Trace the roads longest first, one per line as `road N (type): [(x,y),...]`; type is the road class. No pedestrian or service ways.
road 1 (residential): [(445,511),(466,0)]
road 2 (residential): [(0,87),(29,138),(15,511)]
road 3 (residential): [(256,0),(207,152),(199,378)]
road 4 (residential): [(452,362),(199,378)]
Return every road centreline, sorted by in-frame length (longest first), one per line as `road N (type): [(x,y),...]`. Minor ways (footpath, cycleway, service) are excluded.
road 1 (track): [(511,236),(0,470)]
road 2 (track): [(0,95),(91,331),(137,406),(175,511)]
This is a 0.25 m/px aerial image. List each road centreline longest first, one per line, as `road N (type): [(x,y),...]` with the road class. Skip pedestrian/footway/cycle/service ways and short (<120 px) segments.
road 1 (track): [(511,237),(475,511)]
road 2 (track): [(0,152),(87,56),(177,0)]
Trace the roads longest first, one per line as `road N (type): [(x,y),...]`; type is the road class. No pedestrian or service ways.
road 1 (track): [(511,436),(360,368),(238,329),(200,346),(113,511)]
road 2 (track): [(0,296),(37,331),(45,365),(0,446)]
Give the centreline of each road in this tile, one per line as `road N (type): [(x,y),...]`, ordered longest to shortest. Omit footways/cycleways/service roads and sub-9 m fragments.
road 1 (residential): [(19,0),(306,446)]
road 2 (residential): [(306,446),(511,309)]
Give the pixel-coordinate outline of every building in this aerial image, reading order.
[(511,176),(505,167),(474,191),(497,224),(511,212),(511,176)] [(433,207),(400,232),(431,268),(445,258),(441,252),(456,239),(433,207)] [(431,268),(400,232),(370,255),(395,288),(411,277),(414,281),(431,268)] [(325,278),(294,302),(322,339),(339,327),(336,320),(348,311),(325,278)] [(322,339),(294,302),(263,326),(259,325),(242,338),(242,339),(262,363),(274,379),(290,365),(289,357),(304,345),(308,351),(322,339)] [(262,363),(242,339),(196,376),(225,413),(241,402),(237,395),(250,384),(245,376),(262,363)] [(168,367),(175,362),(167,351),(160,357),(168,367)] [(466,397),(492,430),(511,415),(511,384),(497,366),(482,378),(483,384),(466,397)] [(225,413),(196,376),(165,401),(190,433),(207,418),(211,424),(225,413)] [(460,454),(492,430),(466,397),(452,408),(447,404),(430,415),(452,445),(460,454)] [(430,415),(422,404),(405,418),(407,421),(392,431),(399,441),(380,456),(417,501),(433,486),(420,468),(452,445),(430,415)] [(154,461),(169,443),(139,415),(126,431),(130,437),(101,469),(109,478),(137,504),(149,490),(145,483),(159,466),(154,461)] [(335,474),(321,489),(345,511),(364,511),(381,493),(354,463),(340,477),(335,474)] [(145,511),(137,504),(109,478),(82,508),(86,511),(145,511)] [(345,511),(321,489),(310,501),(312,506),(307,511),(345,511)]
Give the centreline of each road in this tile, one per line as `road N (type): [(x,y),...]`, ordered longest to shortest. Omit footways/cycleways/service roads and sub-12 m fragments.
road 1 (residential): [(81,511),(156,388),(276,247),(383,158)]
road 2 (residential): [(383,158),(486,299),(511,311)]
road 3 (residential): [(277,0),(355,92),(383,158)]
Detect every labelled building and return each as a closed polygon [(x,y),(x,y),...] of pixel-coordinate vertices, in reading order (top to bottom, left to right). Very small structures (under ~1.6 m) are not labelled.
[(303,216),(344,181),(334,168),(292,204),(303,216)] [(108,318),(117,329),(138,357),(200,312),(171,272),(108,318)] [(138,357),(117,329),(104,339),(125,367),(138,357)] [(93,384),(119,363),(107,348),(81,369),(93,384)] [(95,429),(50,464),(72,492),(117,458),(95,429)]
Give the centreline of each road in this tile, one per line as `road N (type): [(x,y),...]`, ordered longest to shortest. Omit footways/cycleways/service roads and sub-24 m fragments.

* [Short problem] Copy every row above word for word, keeping each line exactly as it appears.

* [Solved problem]
Trace the roads longest first, one per line as `road N (type): [(x,y),...]`; type is the road class. No pedestrian or service ways.
road 1 (residential): [(445,511),(466,0)]
road 2 (residential): [(0,87),(29,138),(15,511)]
road 3 (residential): [(256,0),(207,152),(199,378)]
road 4 (residential): [(452,362),(199,378)]
Return every road centreline, sorted by in-frame length (longest first), one per line as `road N (type): [(x,y),...]`. Minor ways (footpath, cycleway, service) are excluded.
road 1 (track): [(511,236),(0,470)]
road 2 (track): [(0,95),(91,331),(137,406),(175,511)]
This is a 0.25 m/px aerial image. List each road centreline longest first, one per line, as `road N (type): [(x,y),...]` with the road class. Skip pedestrian/footway/cycle/service ways and short (<120 px) segments.
road 1 (track): [(511,237),(475,511)]
road 2 (track): [(0,152),(87,56),(177,0)]
Trace the roads longest first, one per line as `road N (type): [(x,y),...]`; type is the road class. No pedestrian or service ways.
road 1 (track): [(511,436),(360,368),(238,329),(200,346),(113,511)]
road 2 (track): [(0,296),(37,331),(45,365),(0,446)]
Give the centreline of each road in this tile, one per line as `road N (type): [(x,y),...]`, ordered longest to shortest. Omit footways/cycleways/service roads and sub-9 m fragments.
road 1 (residential): [(19,0),(306,446)]
road 2 (residential): [(306,446),(511,309)]
Give the pixel-coordinate outline of every building in this aerial image, reading order.
[(511,176),(505,167),(474,191),(497,224),(511,212),(511,176)] [(433,207),(400,232),(431,268),(445,258),(441,252),(456,239),(433,207)] [(431,268),(400,232),(370,255),(395,288),(411,277),(414,281),(431,268)] [(325,278),(294,302),(322,339),(339,327),(336,320),(348,311),(325,278)] [(322,339),(294,302),(263,326),(259,325),(242,338),(242,339),(262,363),(274,379),(290,365),(289,357),(304,345),(308,351),(322,339)] [(262,363),(242,339),(196,376),(225,413),(241,402),(237,395),(250,384),(245,376),(262,363)] [(168,367),(175,362),(167,351),(160,357),(168,367)] [(466,397),(492,430),(511,415),(511,384),(497,366),(482,378),(483,384),(466,397)] [(225,413),(196,376),(165,401),(190,433),(207,418),(211,424),(225,413)] [(460,454),(492,430),(466,397),(452,408),(447,404),(430,415),(452,445),(460,454)] [(430,415),(422,404),(405,418),(407,421),(392,431),(399,441),(380,456),(417,501),(433,486),(420,468),(452,445),(430,415)] [(154,461),(169,443),(139,415),(126,431),(130,437),(101,469),(109,478),(137,504),(149,490),(145,483),(159,466),(154,461)] [(335,474),(321,489),(345,511),(364,511),(381,493),(354,463),(340,477),(335,474)] [(145,511),(137,504),(109,478),(82,508),(86,511),(145,511)] [(345,511),(321,489),(310,501),(312,506),(307,511),(345,511)]
Give the centreline of each road in this tile, one per line as `road N (type): [(x,y),...]`, ordered longest to shortest. Omit footways/cycleways/service roads and sub-12 m fragments.
road 1 (residential): [(81,511),(156,388),(276,247),(383,158)]
road 2 (residential): [(383,158),(486,299),(511,311)]
road 3 (residential): [(277,0),(355,92),(383,158)]
Detect every labelled building and return each as a closed polygon [(x,y),(x,y),...] of pixel-coordinate vertices, in reading order (top to bottom, left to right). Very small structures (under ~1.6 m) are not labelled.
[(303,216),(344,181),(334,168),(292,204),(303,216)] [(108,318),(117,329),(138,357),(200,312),(171,272),(108,318)] [(138,357),(117,329),(104,339),(125,367),(138,357)] [(93,384),(119,363),(107,348),(81,369),(93,384)] [(95,429),(50,464),(72,492),(117,458),(95,429)]
Give the centreline of each road in this tile, one per line as `road N (type): [(x,y),...]`, ordered longest to shortest. Omit footways/cycleways/service roads and sub-24 m fragments.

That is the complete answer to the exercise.